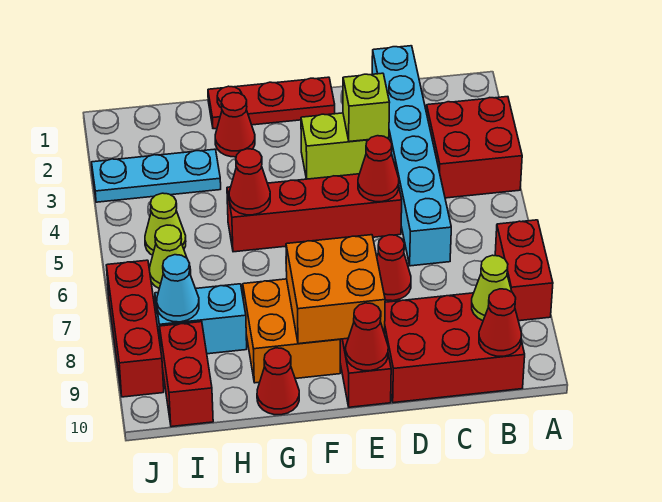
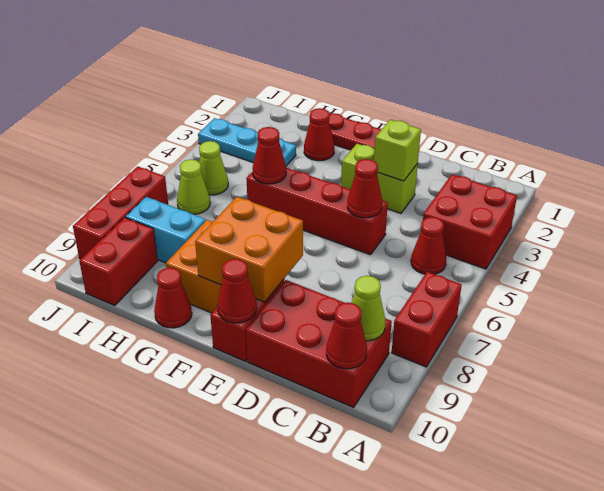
cyan brick C1:C6 level 1 -> none
red cone D7 level 1 -> red cone B5 level 1
cyan cone I8 level 2 -> none

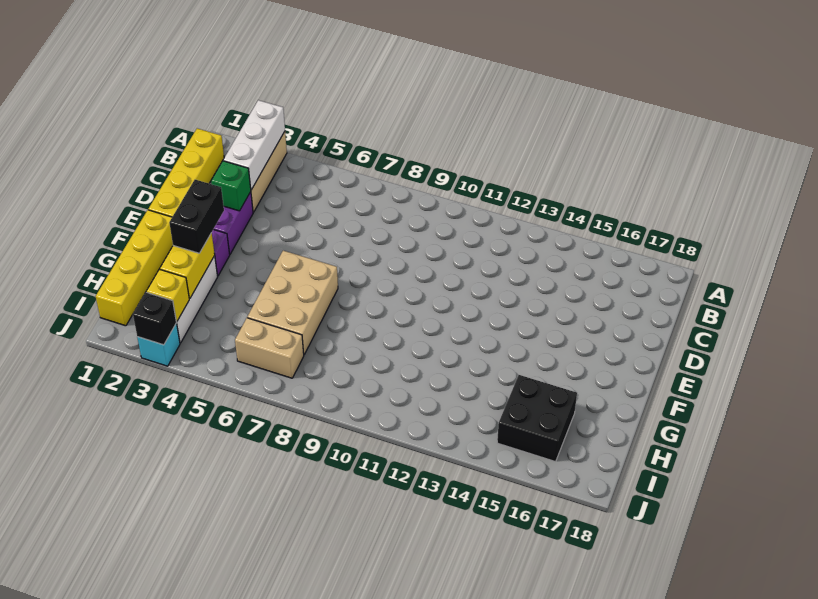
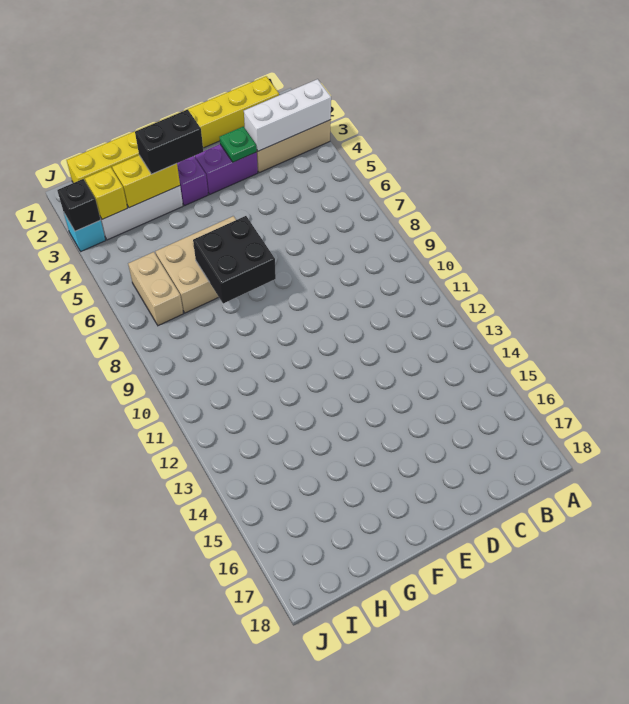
green brick D3 level 2 -> green plate D3 level 2
black brick H15:I16 level 1 -> black brick F7:G8 level 2

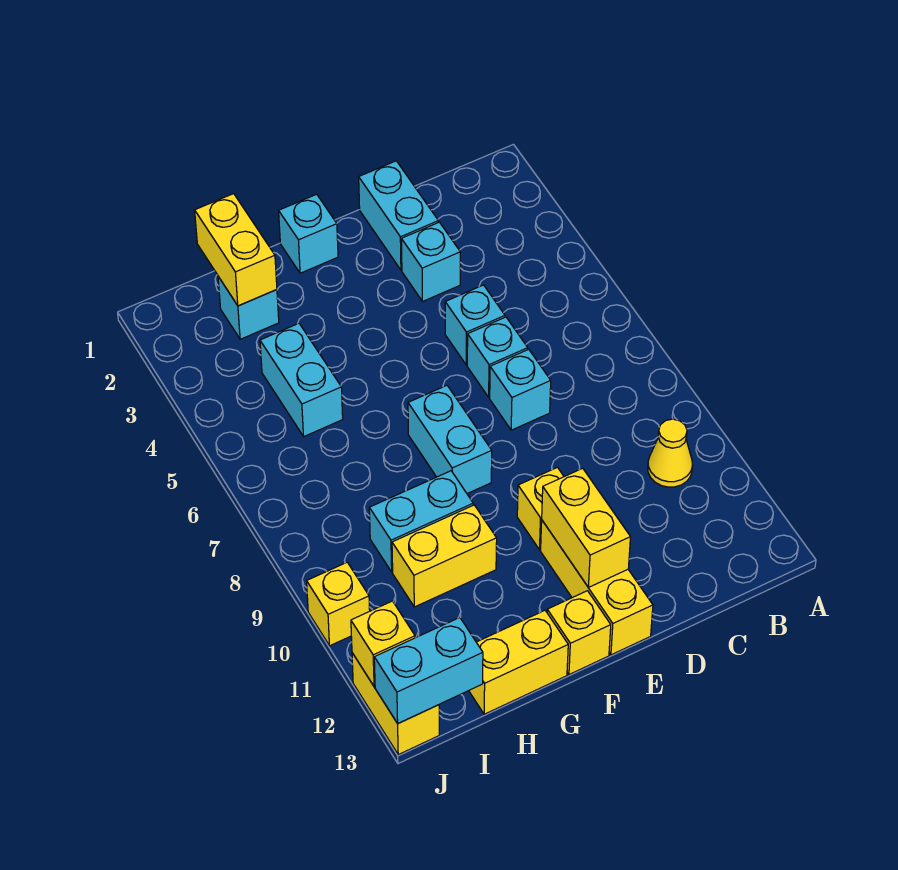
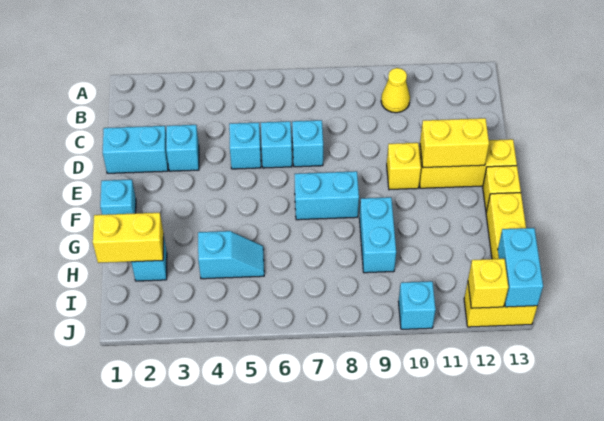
yellow brick G10:H10 level 1 -> none
cyan brick H4:H5 level 1 -> cyan slope H4:H5 level 1 top 4
yellow brick J10 level 1 -> cyan brick J10 level 1

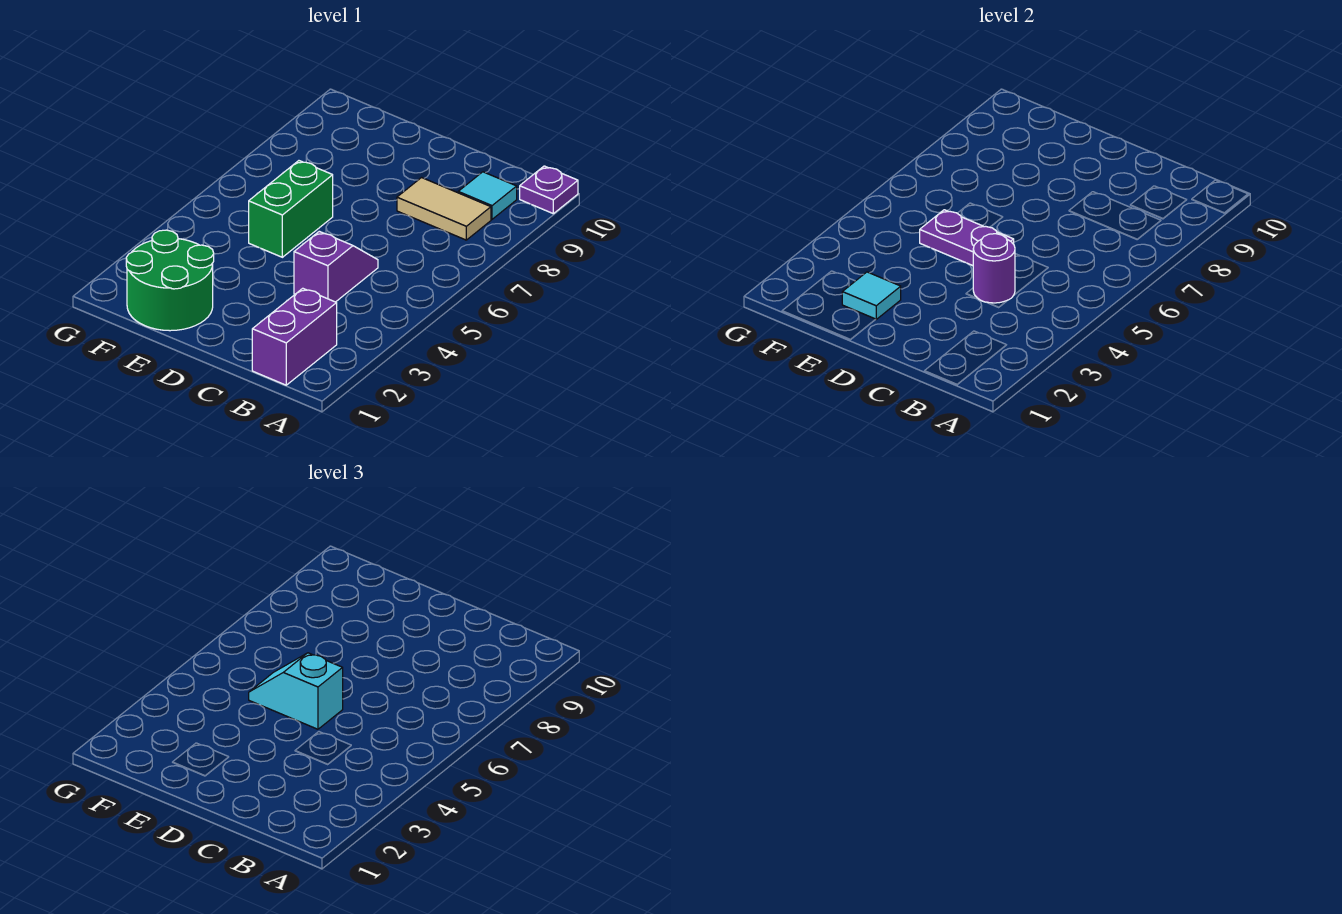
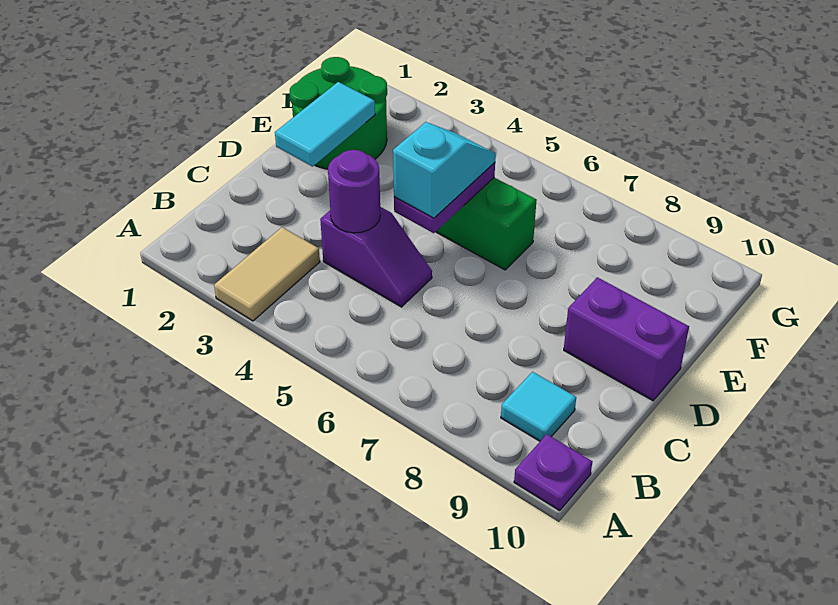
purple brick B1:B2 level 1 -> purple brick D9:D10 level 1
tan tile B8:C8 level 1 -> tan tile A3:B3 level 1
cyan tile E2 level 2 -> cyan tile D2:E2 level 2

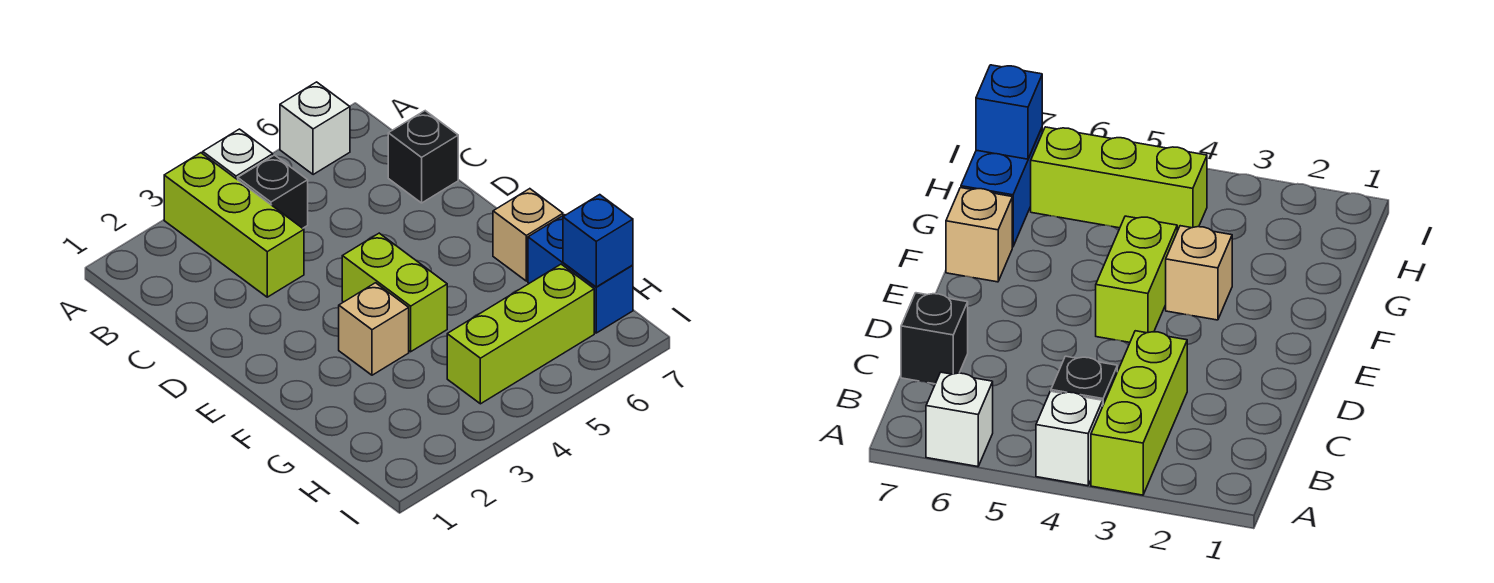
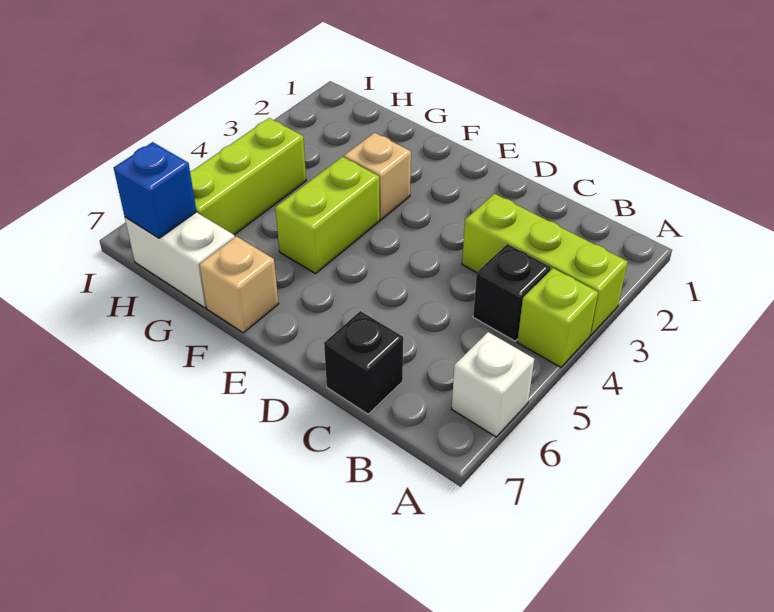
white brick A4 level 1 -> lime brick A4 level 1
lime brick E4:F4 level 1 -> lime brick F4:F5 level 1
blue brick G7:H7 level 1 -> white brick G7:H7 level 1

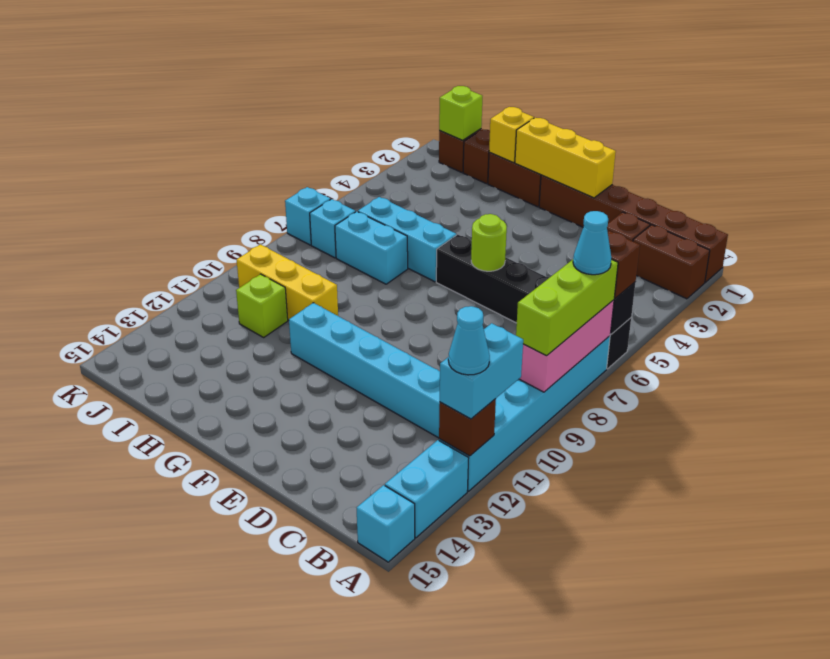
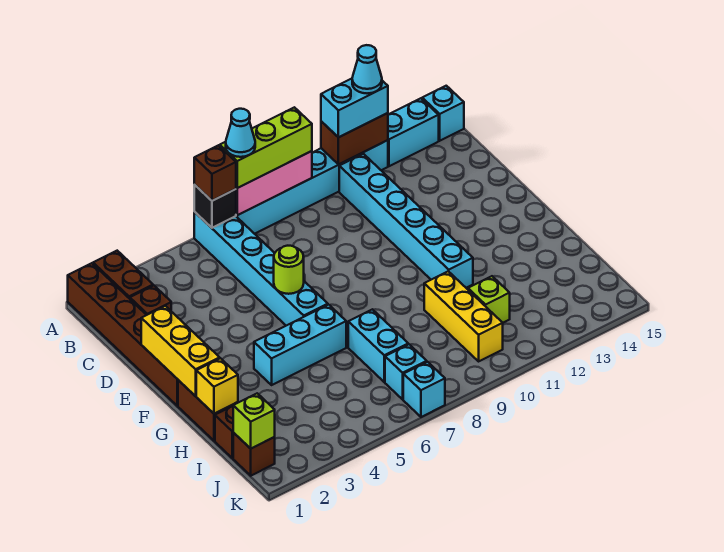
black brick A6:F6 level 1 -> cyan brick A6:F6 level 1
brown brick A12 level 2 -> brown brick A11:A12 level 2
cyan brick G6:I6 level 1 -> cyan brick G4:G6 level 1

◆ **Action item**:
Copy out, with no pictures, the lines from the one containing "white brick A4" through the last line of the data above, both ends included and each word unchanged.

◆ **Response for this exercise**:
white brick A4 level 1 -> lime brick A4 level 1
lime brick E4:F4 level 1 -> lime brick F4:F5 level 1
blue brick G7:H7 level 1 -> white brick G7:H7 level 1

black brick A6:F6 level 1 -> cyan brick A6:F6 level 1
brown brick A12 level 2 -> brown brick A11:A12 level 2
cyan brick G6:I6 level 1 -> cyan brick G4:G6 level 1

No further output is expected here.